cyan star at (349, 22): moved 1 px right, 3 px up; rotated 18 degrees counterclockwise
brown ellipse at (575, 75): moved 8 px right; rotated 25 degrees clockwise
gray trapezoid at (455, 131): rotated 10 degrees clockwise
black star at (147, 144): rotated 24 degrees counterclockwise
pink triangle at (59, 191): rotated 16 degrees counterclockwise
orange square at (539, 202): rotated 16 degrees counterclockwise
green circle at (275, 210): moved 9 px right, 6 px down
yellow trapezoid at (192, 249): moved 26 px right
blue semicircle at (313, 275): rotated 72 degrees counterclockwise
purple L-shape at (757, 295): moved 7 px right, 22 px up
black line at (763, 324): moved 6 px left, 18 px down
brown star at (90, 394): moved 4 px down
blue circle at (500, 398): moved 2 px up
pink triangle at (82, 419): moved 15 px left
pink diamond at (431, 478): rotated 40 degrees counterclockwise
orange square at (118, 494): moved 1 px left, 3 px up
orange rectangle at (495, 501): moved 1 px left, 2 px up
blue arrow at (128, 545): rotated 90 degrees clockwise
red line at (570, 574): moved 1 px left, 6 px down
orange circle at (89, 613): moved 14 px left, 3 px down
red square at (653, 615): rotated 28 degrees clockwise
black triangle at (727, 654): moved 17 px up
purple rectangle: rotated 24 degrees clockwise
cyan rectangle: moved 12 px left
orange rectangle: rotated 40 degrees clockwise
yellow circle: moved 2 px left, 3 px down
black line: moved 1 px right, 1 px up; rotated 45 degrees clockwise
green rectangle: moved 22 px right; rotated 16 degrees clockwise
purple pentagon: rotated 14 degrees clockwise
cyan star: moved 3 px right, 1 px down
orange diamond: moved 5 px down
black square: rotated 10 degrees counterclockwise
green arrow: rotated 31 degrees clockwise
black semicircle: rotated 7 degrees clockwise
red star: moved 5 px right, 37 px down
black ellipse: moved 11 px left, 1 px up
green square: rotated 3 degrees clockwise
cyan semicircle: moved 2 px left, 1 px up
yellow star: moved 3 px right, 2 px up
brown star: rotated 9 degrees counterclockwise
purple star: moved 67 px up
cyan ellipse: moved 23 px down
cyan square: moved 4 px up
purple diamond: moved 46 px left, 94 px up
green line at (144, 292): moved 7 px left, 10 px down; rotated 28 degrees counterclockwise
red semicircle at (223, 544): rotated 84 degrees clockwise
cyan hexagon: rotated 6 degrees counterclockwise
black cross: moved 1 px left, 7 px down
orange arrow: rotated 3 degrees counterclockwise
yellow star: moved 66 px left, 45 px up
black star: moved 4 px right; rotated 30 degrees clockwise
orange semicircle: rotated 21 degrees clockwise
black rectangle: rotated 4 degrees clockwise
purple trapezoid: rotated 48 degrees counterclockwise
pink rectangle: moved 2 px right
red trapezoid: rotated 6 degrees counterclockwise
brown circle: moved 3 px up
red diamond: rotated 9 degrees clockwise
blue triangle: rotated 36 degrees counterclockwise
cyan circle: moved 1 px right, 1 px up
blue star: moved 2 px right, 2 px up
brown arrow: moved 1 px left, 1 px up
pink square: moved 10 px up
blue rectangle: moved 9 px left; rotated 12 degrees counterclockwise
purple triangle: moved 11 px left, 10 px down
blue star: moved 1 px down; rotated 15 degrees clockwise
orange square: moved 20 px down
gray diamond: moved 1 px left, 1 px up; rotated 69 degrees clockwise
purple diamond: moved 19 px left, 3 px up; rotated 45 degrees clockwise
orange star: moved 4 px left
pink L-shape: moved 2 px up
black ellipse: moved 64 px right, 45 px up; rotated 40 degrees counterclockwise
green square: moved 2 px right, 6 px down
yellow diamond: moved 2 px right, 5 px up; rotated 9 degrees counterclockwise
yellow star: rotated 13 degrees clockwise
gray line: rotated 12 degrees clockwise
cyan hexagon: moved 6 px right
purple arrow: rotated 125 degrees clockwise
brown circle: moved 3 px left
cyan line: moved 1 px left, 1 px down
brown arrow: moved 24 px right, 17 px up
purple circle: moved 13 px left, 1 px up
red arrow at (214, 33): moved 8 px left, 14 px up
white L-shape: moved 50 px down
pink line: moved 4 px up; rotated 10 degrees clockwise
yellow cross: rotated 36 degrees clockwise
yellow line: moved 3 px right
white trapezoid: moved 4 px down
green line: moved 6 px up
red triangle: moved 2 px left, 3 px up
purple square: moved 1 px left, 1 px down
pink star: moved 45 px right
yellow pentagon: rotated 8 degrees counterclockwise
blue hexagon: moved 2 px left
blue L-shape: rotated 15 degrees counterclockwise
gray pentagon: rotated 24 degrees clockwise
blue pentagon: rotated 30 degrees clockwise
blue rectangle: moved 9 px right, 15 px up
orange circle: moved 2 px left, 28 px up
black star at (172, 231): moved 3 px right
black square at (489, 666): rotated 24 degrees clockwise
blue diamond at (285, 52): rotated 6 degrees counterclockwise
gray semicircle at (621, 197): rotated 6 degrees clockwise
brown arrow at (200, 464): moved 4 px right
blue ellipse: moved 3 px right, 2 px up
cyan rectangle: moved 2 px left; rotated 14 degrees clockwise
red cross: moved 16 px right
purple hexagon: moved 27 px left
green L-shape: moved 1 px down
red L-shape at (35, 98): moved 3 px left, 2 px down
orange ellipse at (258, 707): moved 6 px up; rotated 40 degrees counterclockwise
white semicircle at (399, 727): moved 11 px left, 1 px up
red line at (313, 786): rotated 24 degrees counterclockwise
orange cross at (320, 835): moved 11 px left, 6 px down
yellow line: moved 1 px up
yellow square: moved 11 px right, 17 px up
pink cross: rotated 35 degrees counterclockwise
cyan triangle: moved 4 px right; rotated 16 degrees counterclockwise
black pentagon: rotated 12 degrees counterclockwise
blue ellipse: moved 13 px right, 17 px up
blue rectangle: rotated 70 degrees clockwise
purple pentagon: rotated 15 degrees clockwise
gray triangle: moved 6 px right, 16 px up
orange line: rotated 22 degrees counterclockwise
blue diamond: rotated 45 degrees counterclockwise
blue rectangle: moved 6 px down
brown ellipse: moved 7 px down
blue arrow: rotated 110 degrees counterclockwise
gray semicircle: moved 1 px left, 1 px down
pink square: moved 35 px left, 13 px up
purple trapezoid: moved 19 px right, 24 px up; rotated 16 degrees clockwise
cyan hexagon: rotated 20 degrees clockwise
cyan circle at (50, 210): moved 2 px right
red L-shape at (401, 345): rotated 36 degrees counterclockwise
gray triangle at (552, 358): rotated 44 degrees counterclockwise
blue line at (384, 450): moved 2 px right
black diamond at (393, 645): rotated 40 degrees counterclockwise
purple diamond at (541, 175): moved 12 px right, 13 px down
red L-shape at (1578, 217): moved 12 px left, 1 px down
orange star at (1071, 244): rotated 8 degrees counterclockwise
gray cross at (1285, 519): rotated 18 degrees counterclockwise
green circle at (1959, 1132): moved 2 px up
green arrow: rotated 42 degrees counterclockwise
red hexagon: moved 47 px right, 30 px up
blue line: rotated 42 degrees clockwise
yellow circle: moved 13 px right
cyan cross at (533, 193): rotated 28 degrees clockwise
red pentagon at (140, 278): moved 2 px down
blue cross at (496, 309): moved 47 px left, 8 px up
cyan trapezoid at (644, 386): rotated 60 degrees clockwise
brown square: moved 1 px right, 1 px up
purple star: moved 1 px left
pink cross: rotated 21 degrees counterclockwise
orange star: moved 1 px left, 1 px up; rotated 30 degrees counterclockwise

========================================

**TO DO**: Beginning at the line above with "black star: moved" and finishing at the line with "cyan line: moved 1 px left, 1 px down", return each line exactly and return nothing else.

**THE ANSWER**:
black star: moved 4 px right; rotated 30 degrees clockwise
orange semicircle: rotated 21 degrees clockwise
black rectangle: rotated 4 degrees clockwise
purple trapezoid: rotated 48 degrees counterclockwise
pink rectangle: moved 2 px right
red trapezoid: rotated 6 degrees counterclockwise
brown circle: moved 3 px up
red diamond: rotated 9 degrees clockwise
blue triangle: rotated 36 degrees counterclockwise
cyan circle: moved 1 px right, 1 px up
blue star: moved 2 px right, 2 px up
brown arrow: moved 1 px left, 1 px up
pink square: moved 10 px up
blue rectangle: moved 9 px left; rotated 12 degrees counterclockwise
purple triangle: moved 11 px left, 10 px down
blue star: moved 1 px down; rotated 15 degrees clockwise
orange square: moved 20 px down
gray diamond: moved 1 px left, 1 px up; rotated 69 degrees clockwise
purple diamond: moved 19 px left, 3 px up; rotated 45 degrees clockwise
orange star: moved 4 px left
pink L-shape: moved 2 px up
black ellipse: moved 64 px right, 45 px up; rotated 40 degrees counterclockwise
green square: moved 2 px right, 6 px down
yellow diamond: moved 2 px right, 5 px up; rotated 9 degrees counterclockwise
yellow star: rotated 13 degrees clockwise
gray line: rotated 12 degrees clockwise
cyan hexagon: moved 6 px right
purple arrow: rotated 125 degrees clockwise
brown circle: moved 3 px left
cyan line: moved 1 px left, 1 px down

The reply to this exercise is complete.